* _Your task_
What follows is a set of records; repeat all of them exactly.

══ Data for review ══

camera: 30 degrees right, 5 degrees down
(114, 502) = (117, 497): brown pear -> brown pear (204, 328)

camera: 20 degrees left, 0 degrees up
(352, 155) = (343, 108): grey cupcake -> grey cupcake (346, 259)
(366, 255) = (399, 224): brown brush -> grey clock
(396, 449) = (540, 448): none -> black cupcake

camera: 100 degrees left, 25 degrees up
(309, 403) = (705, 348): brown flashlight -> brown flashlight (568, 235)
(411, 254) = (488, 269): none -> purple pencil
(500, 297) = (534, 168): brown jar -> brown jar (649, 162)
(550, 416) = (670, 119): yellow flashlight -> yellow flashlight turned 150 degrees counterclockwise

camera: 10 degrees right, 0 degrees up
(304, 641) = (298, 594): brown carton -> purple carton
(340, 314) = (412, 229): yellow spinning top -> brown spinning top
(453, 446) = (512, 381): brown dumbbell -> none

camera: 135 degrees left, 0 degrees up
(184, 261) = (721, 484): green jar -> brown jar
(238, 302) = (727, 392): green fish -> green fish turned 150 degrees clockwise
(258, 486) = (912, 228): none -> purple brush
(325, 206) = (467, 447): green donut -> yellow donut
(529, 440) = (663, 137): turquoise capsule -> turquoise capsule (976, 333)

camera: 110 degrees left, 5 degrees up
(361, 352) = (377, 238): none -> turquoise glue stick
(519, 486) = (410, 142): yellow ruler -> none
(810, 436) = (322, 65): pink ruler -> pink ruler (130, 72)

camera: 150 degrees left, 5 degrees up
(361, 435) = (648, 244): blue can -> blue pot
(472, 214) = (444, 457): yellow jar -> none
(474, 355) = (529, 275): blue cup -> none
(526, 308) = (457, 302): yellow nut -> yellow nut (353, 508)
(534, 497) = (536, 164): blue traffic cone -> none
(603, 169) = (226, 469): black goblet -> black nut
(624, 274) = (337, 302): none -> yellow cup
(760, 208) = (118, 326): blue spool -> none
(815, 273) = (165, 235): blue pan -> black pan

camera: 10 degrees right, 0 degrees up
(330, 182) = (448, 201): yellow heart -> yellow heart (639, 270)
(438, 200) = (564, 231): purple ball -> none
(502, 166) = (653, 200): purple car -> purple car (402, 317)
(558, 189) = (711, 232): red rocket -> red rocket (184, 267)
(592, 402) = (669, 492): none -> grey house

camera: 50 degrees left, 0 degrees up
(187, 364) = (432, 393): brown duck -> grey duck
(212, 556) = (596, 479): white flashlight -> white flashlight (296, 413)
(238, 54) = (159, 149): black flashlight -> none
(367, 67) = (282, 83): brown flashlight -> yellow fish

═══

* _Solution to the problem_
camera: 30 degrees right, 5 degrees down
(114, 502) = (117, 497): brown pear -> brown pear (204, 328)

camera: 20 degrees left, 0 degrees up
(352, 155) = (343, 108): grey cupcake -> grey cupcake (346, 259)
(366, 255) = (399, 224): brown brush -> grey clock
(396, 449) = (540, 448): none -> black cupcake

camera: 100 degrees left, 25 degrees up
(309, 403) = (705, 348): brown flashlight -> brown flashlight (568, 235)
(411, 254) = (488, 269): none -> purple pencil
(500, 297) = (534, 168): brown jar -> brown jar (649, 162)
(550, 416) = (670, 119): yellow flashlight -> yellow flashlight turned 150 degrees counterclockwise

camera: 10 degrees right, 0 degrees up
(304, 641) = (298, 594): brown carton -> purple carton
(340, 314) = (412, 229): yellow spinning top -> brown spinning top
(453, 446) = (512, 381): brown dumbbell -> none

camera: 135 degrees left, 0 degrees up
(184, 261) = (721, 484): green jar -> brown jar
(238, 302) = (727, 392): green fish -> green fish turned 150 degrees clockwise
(258, 486) = (912, 228): none -> purple brush
(325, 206) = (467, 447): green donut -> yellow donut
(529, 440) = (663, 137): turquoise capsule -> turquoise capsule (976, 333)

camera: 110 degrees left, 5 degrees up
(361, 352) = (377, 238): none -> turquoise glue stick
(519, 486) = (410, 142): yellow ruler -> none
(810, 436) = (322, 65): pink ruler -> pink ruler (130, 72)

camera: 150 degrees left, 5 degrees up
(361, 435) = (648, 244): blue can -> blue pot
(472, 214) = (444, 457): yellow jar -> none
(474, 355) = (529, 275): blue cup -> none
(526, 308) = (457, 302): yellow nut -> yellow nut (353, 508)
(534, 497) = (536, 164): blue traffic cone -> none
(603, 169) = (226, 469): black goblet -> black nut
(624, 274) = (337, 302): none -> yellow cup
(760, 208) = (118, 326): blue spool -> none
(815, 273) = (165, 235): blue pan -> black pan

camera: 10 degrees right, 0 degrees up
(330, 182) = (448, 201): yellow heart -> yellow heart (639, 270)
(438, 200) = (564, 231): purple ball -> none
(502, 166) = (653, 200): purple car -> purple car (402, 317)
(558, 189) = (711, 232): red rocket -> red rocket (184, 267)
(592, 402) = (669, 492): none -> grey house

camera: 50 degrees left, 0 degrees up
(187, 364) = (432, 393): brown duck -> grey duck
(212, 556) = (596, 479): white flashlight -> white flashlight (296, 413)
(238, 54) = (159, 149): black flashlight -> none
(367, 67) = (282, 83): brown flashlight -> yellow fish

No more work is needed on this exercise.